- **What the task requires**: Would you return every entry below exactly as written, without its images?

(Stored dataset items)
◇ ◇ ◇ ◇

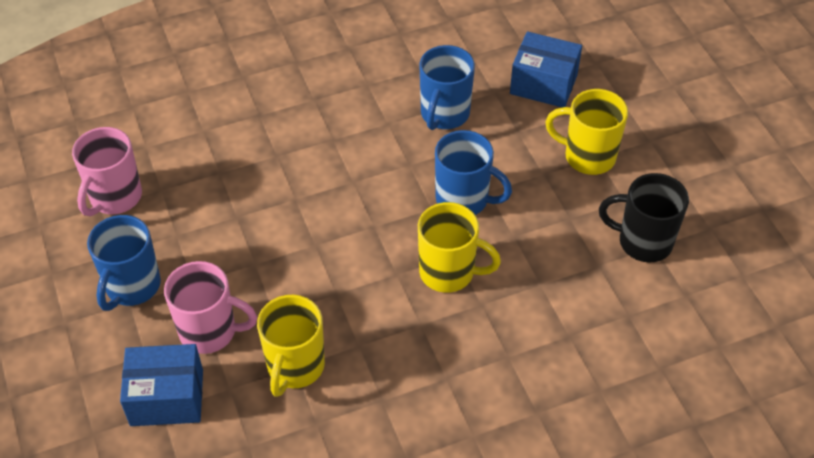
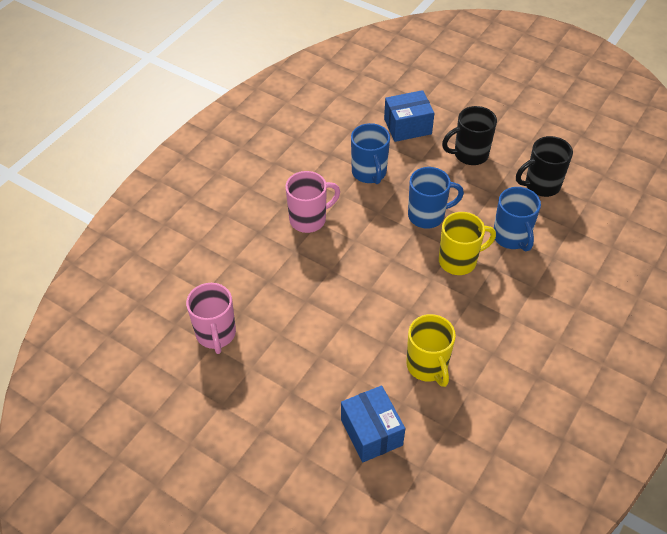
camera: 35 degrees left, 0 degrees up
(132, 287) = (283, 381): blue mug -> blue mug (511, 237)
(167, 398) = (371, 432): blue box -> blue box turned 75 degrees counterclockwise
(210, 331) = (358, 377): pink mug -> pink mug (309, 219)
(587, 156) = (469, 154): yellow mug -> black mug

◇ ◇ ◇ ◇

- **Task answer**:
camera: 35 degrees left, 0 degrees up
(132, 287) = (283, 381): blue mug -> blue mug (511, 237)
(167, 398) = (371, 432): blue box -> blue box turned 75 degrees counterclockwise
(210, 331) = (358, 377): pink mug -> pink mug (309, 219)
(587, 156) = (469, 154): yellow mug -> black mug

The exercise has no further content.